__EXERCISE__
Among the entries below, retype exactly the lines starting with the one with "blue circle: (105, 31) -> (78, 12), moved" and going on through the one with "pink semicircle: (185, 121)", but not the pictures.

__INFORMATION GIVEN__
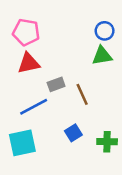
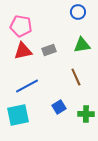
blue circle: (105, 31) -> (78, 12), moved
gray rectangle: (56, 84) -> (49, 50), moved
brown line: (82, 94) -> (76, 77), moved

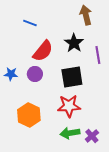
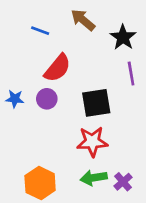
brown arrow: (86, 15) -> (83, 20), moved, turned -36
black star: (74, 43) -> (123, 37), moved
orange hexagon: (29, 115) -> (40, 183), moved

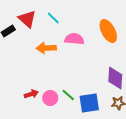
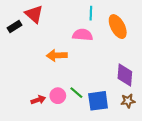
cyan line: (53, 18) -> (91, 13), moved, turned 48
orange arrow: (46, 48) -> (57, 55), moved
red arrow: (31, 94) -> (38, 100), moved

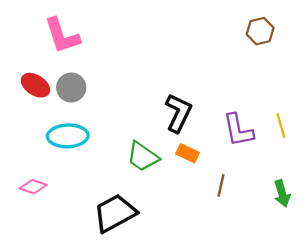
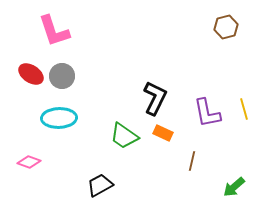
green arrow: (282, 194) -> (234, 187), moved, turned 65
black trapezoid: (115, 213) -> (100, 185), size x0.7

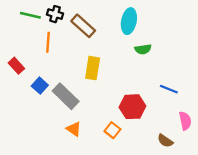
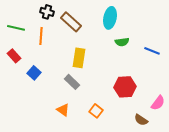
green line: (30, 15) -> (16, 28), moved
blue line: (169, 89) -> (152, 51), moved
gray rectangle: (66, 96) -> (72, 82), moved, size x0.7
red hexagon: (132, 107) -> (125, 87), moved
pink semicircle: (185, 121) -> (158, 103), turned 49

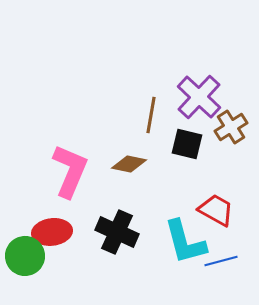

...

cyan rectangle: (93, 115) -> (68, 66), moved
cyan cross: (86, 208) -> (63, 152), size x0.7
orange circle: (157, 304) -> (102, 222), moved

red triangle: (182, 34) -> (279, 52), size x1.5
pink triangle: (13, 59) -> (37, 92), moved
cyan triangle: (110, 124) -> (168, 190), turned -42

==

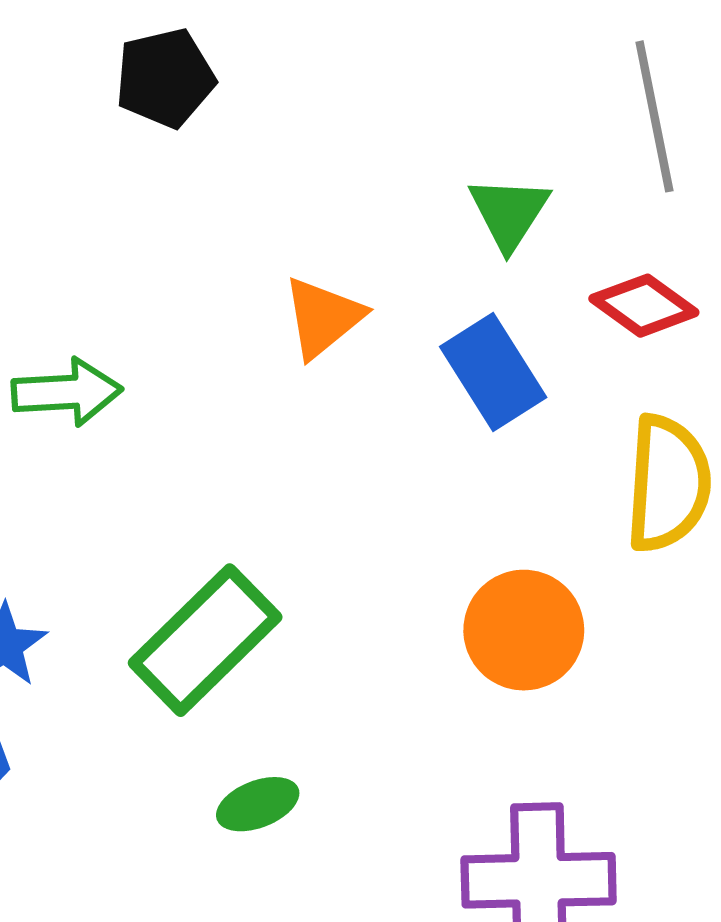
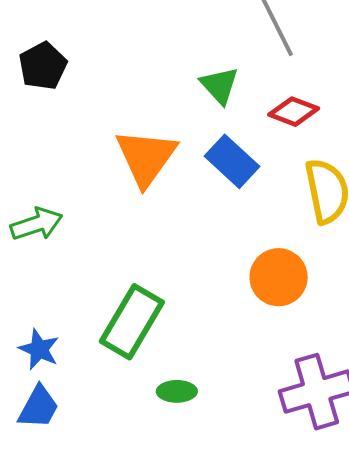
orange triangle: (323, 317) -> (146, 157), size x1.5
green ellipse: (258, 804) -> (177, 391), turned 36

__EXERCISE SOLUTION__
blue circle: (105, 31) -> (78, 12), moved
gray rectangle: (56, 84) -> (49, 50), moved
brown line: (82, 94) -> (76, 77), moved

brown arrow: (86, 15) -> (83, 20), moved, turned -36
black star: (74, 43) -> (123, 37), moved
orange hexagon: (29, 115) -> (40, 183), moved

cyan line: (53, 18) -> (91, 13), moved, turned 48
orange arrow: (46, 48) -> (57, 55), moved
red arrow: (31, 94) -> (38, 100), moved

green arrow: (282, 194) -> (234, 187), moved, turned 65
black trapezoid: (115, 213) -> (100, 185), size x0.7

green line: (30, 15) -> (16, 28), moved
blue line: (169, 89) -> (152, 51), moved
gray rectangle: (66, 96) -> (72, 82), moved, size x0.7
red hexagon: (132, 107) -> (125, 87), moved
pink semicircle: (185, 121) -> (158, 103), turned 49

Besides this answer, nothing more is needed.